(Collection entries)

────────────────────

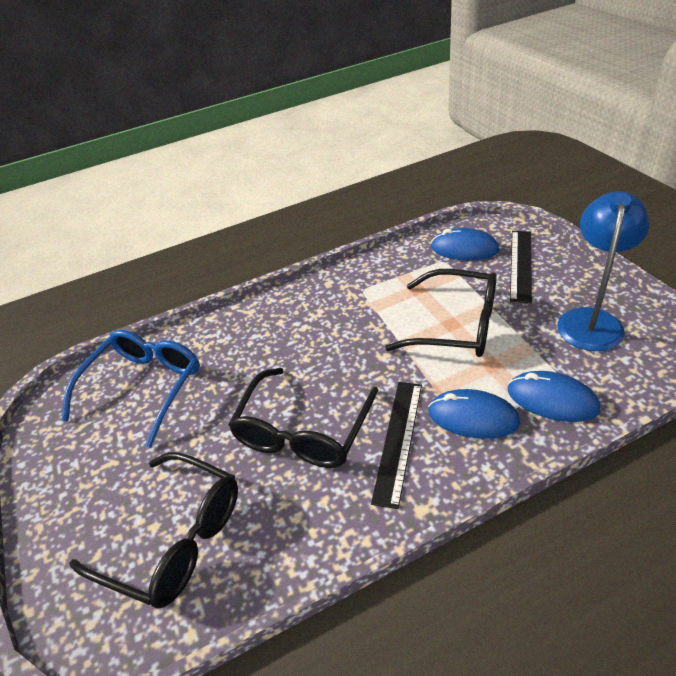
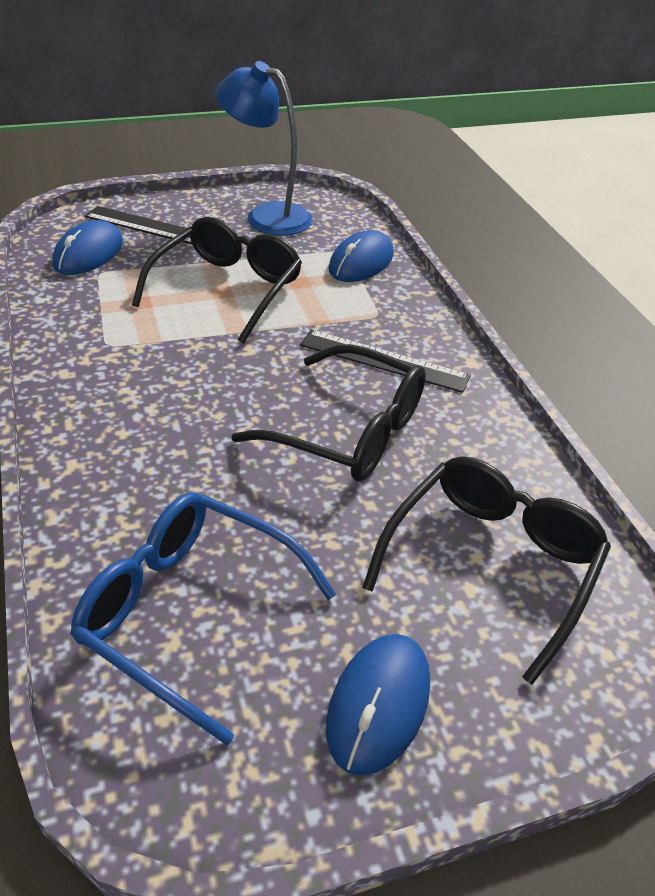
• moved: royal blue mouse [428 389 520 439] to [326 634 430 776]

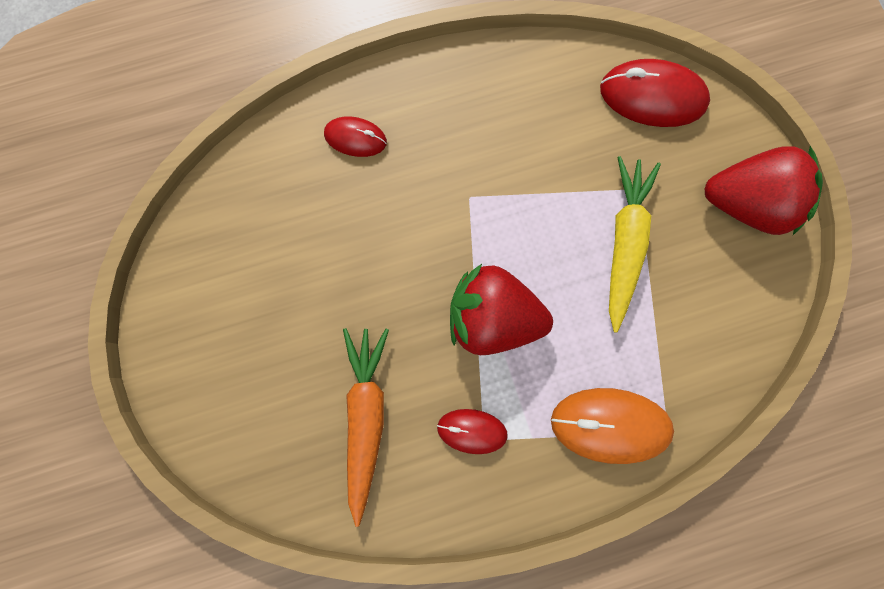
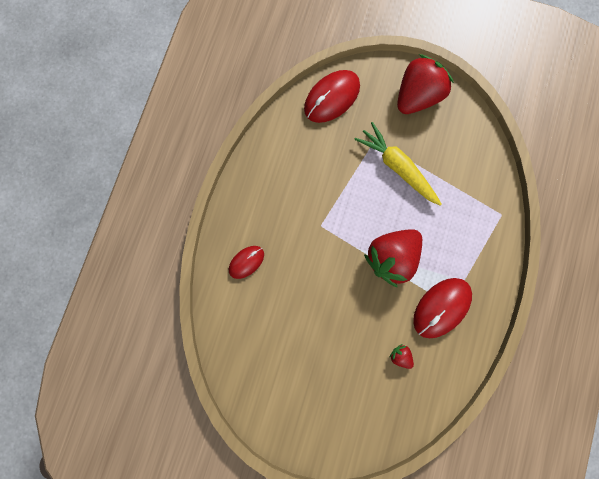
• removed: bright orange mouse [551 388 674 464]
• replaced: bright orange root vegetable [343 328 389 527] to scarlet strawberry [389 344 414 369]
• resized: scarlet mouse [437 409 508 454] = [413 278 472 338] x1.70

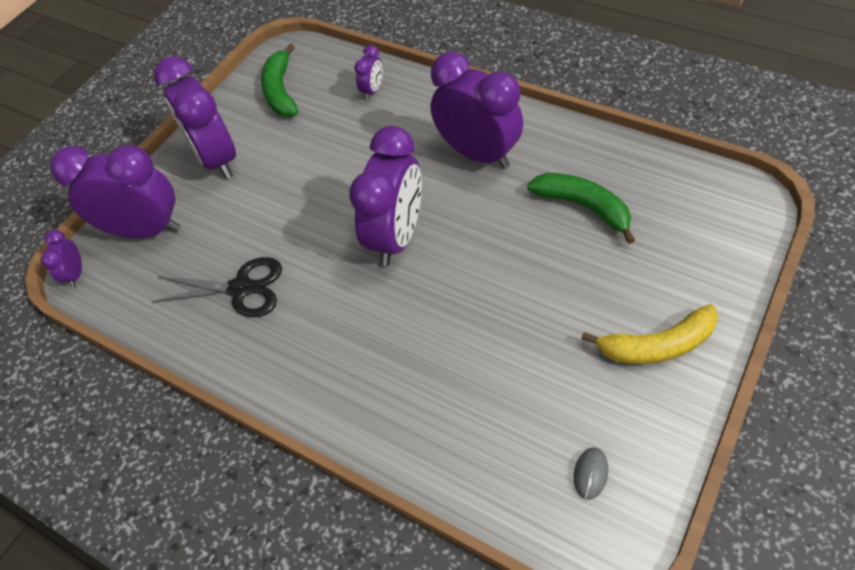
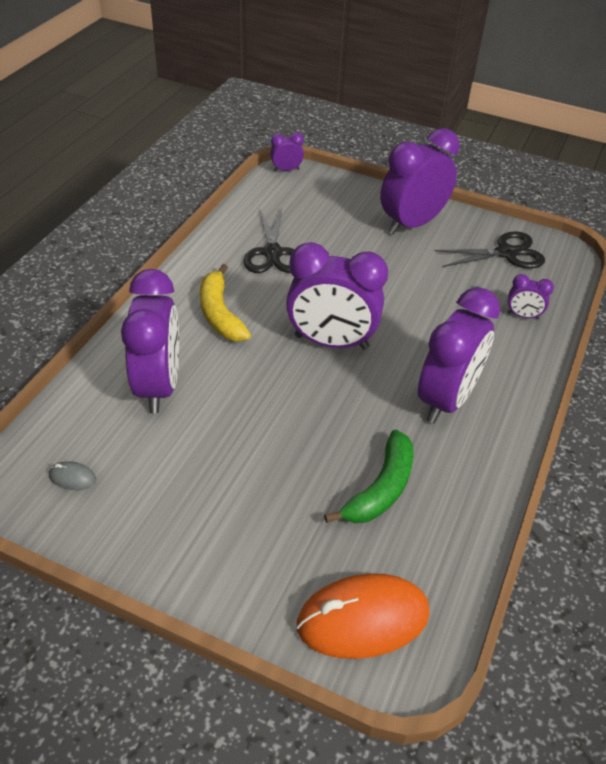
• added: bright orange mouse [296 573 430 659]
• moved: purple alarm clock [51 145 180 238] to [121 269 179 414]
• moved: yellow toy banana [581 304 718 364] to [200 264 251 341]
• replaced: leaf-green toy banana [261 43 298 117] to ebony pair of scissors [435 231 545 269]

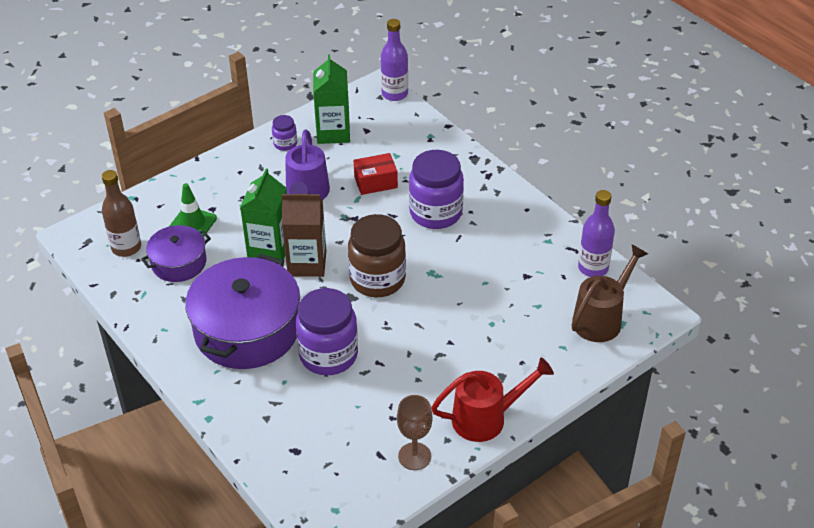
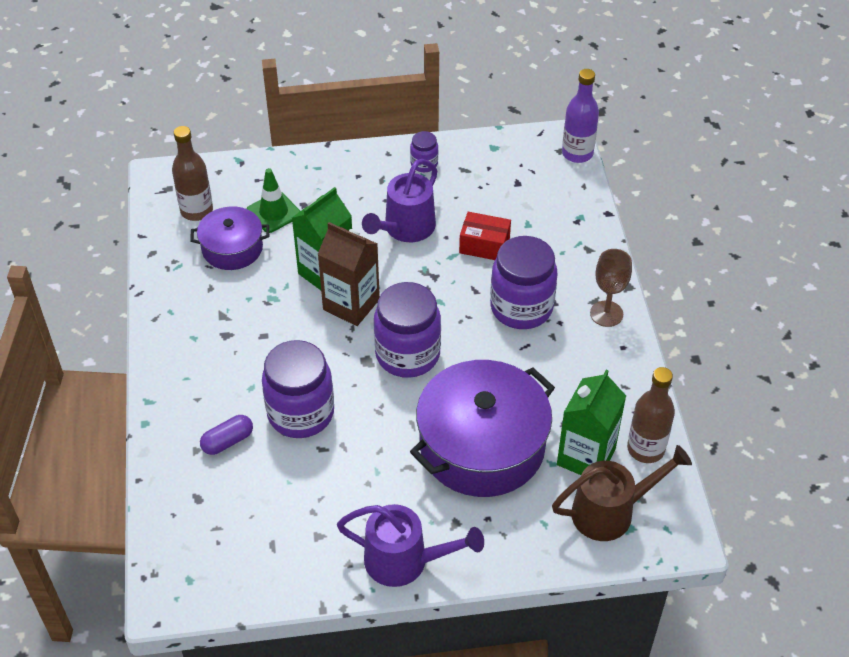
• added: purple capsule [200 415 253 455]
• moved: purple stockpot [185 254 300 369] to [410 360 555 497]
• moved: leaf-green juice carton [313 54 350 144] to [557 370 626 475]
• moved: brown goblet [397 395 433 470] to [590 249 632 327]
• recoloured: brown jam jar [348 214 406 297] to purple jam jar [374 282 441 378]
• recoloured: scarlet sprinkling can [431 358 554 442] to purple sprinkling can [337 504 484 587]
• recoloured: purple drink bottle [578 190 615 277] to brown drink bottle [627 367 675 463]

────────────────────

_What the task requires:_ Would you return, unchanged, the lines from the one containing "504 484 587]" through the end of the entries?

_Your solution:_
• recoloured: scarlet sprinkling can [431 358 554 442] to purple sprinkling can [337 504 484 587]
• recoloured: purple drink bottle [578 190 615 277] to brown drink bottle [627 367 675 463]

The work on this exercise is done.